:: Directions ::
Look through the entries below and show every line containing the word "recolor".

:: Data listing ::

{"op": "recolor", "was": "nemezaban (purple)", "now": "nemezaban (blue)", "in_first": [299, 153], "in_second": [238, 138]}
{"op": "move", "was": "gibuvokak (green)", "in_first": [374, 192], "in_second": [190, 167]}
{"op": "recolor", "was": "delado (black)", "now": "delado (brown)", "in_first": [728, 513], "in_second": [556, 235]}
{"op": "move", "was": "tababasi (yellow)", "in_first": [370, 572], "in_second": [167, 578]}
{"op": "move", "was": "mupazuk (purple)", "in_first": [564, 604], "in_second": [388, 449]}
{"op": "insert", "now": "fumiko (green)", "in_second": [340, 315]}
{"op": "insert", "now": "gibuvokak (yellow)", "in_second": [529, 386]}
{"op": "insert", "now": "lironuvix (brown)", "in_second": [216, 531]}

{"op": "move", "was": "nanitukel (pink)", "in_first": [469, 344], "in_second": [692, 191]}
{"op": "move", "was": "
--
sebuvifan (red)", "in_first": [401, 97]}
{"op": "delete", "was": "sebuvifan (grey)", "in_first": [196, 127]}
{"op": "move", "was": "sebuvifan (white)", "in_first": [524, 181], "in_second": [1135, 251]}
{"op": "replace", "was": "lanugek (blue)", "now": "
--
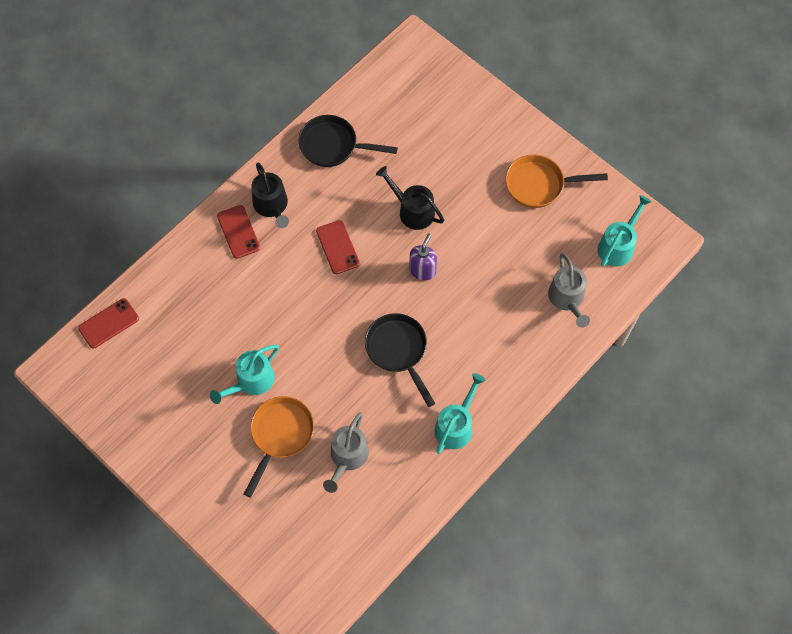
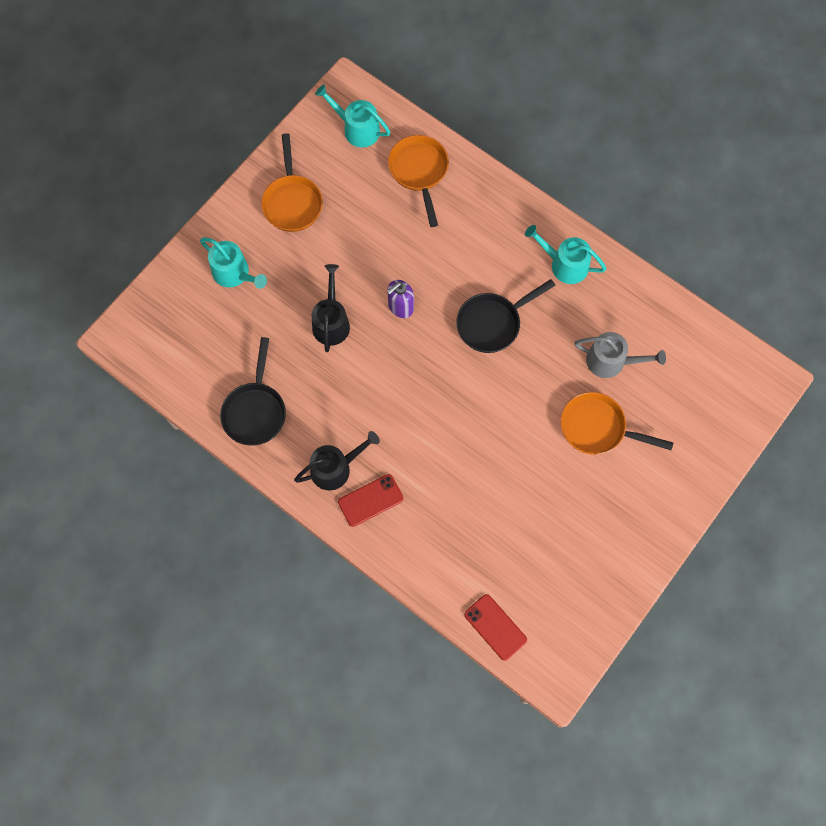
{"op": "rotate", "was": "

:: Result below ::
{"op": "recolor", "was": "nemezaban (purple)", "now": "nemezaban (blue)", "in_first": [299, 153], "in_second": [238, 138]}
{"op": "recolor", "was": "delado (black)", "now": "delado (brown)", "in_first": [728, 513], "in_second": [556, 235]}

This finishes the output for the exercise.